--- WHAT NEEDS TO BE DONE ---
Exactly as written, return all the data, leaving its pictures behind.

--- DATA SHOWN ---
☆ ☆ ☆ ☆ ☆ ☆ ☆

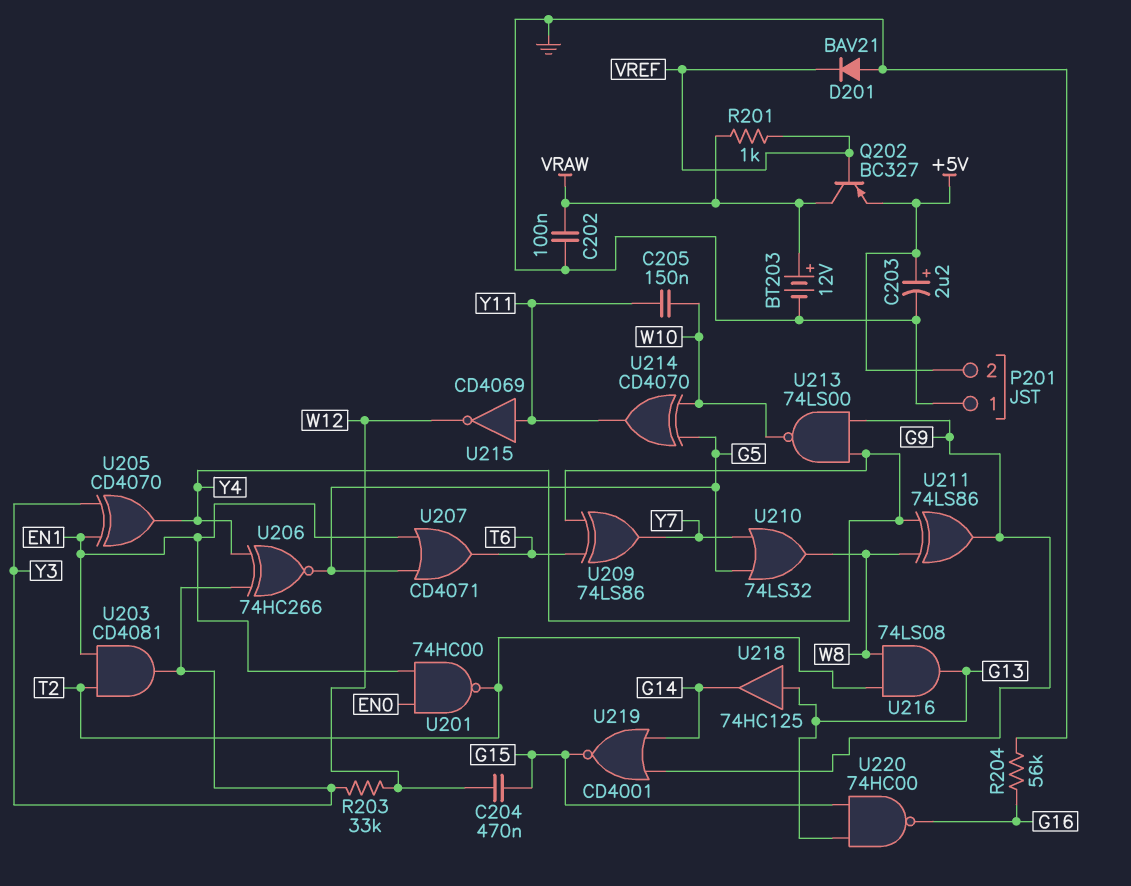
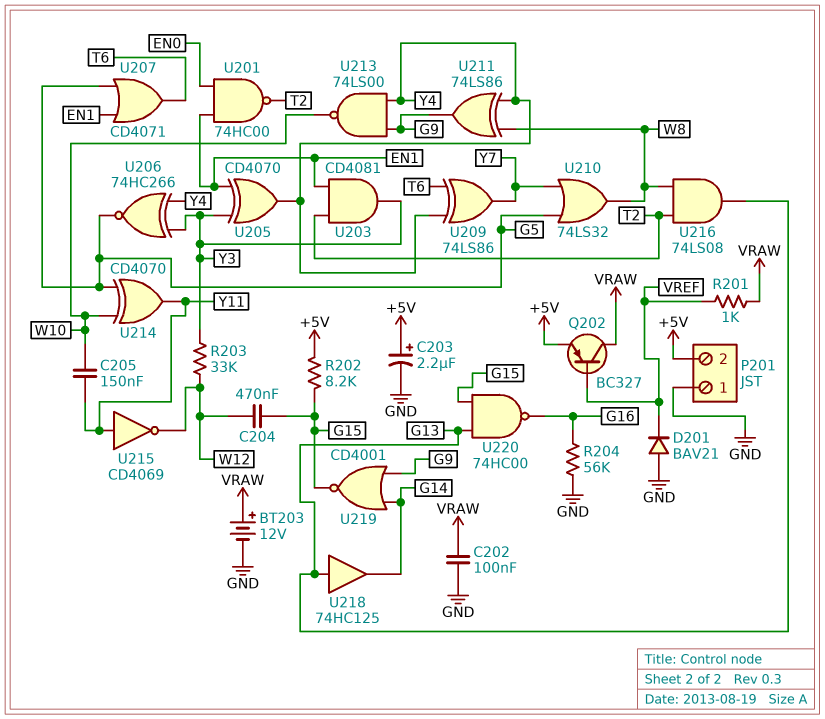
R202: none -> 8.2k (+5V, G15)

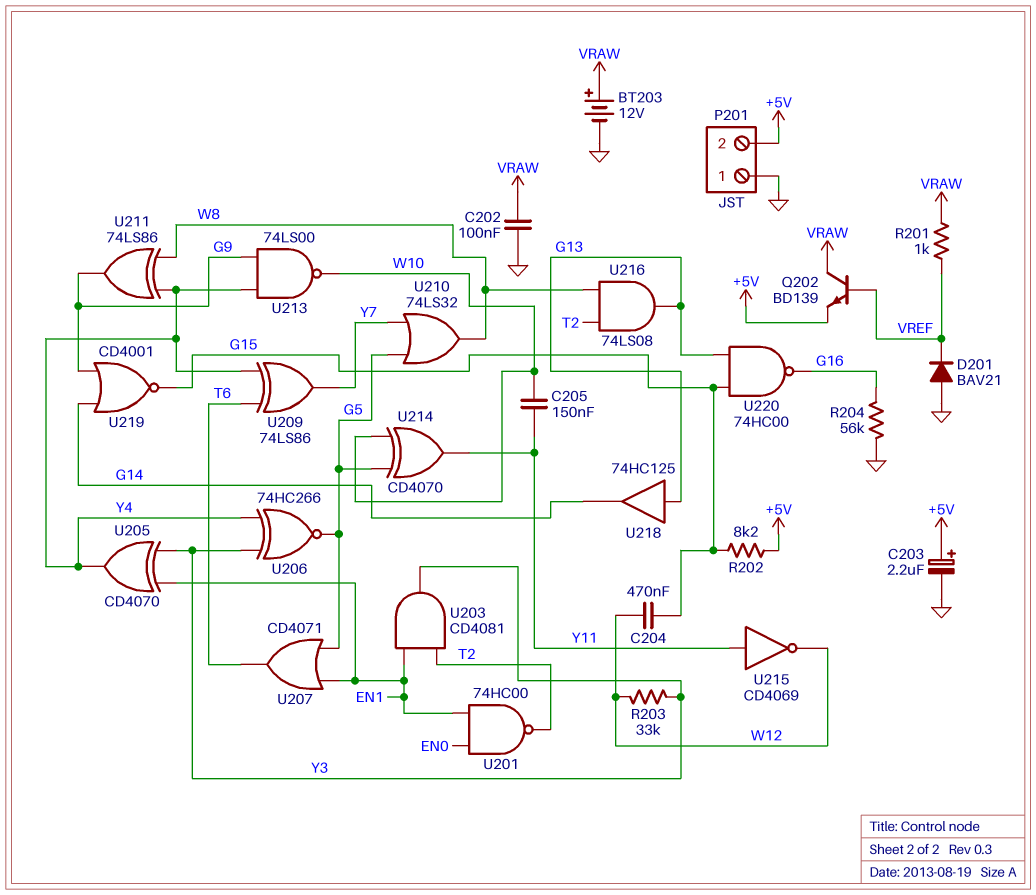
Q202: PNP BC327 (B VREF, C VRAW, E +5V) -> NPN BD139 (B VREF, C VRAW, E +5V)

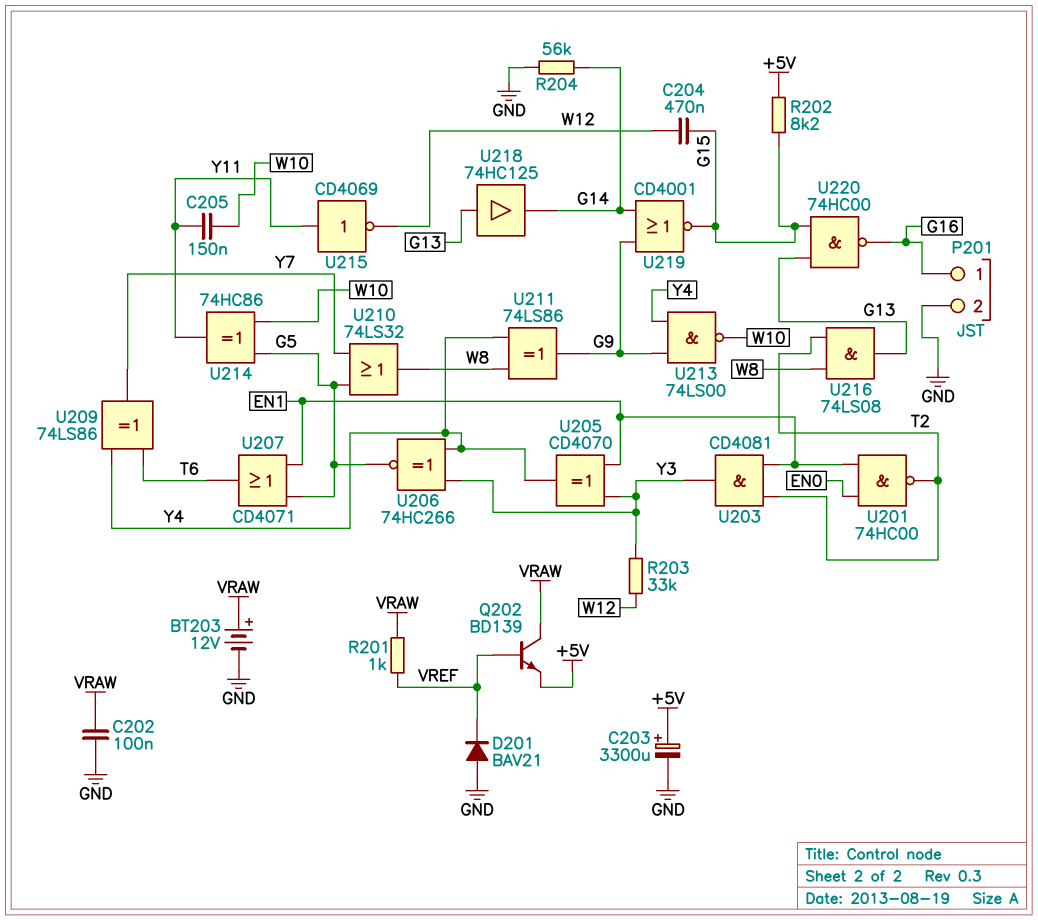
C203: 2.2uF (plus +5V, minus GND) -> 3300uF (plus +5V, minus GND)
P201 pin 1: GND -> G16
P201 pin 2: +5V -> GND
R204: 56k (G16, GND) -> 56k (G14, GND)
U214: XOR CD4070 (in G5, in W10, out Y11) -> XOR 74HC86 (in G5, in W10, out Y11)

☆ ☆ ☆ ☆ ☆ ☆ ☆

--- RESULT ---
R202: none -> 8.2k (+5V, G15)

Q202: PNP BC327 (B VREF, C VRAW, E +5V) -> NPN BD139 (B VREF, C VRAW, E +5V)

C203: 2.2uF (plus +5V, minus GND) -> 3300uF (plus +5V, minus GND)
P201 pin 1: GND -> G16
P201 pin 2: +5V -> GND
R204: 56k (G16, GND) -> 56k (G14, GND)
U214: XOR CD4070 (in G5, in W10, out Y11) -> XOR 74HC86 (in G5, in W10, out Y11)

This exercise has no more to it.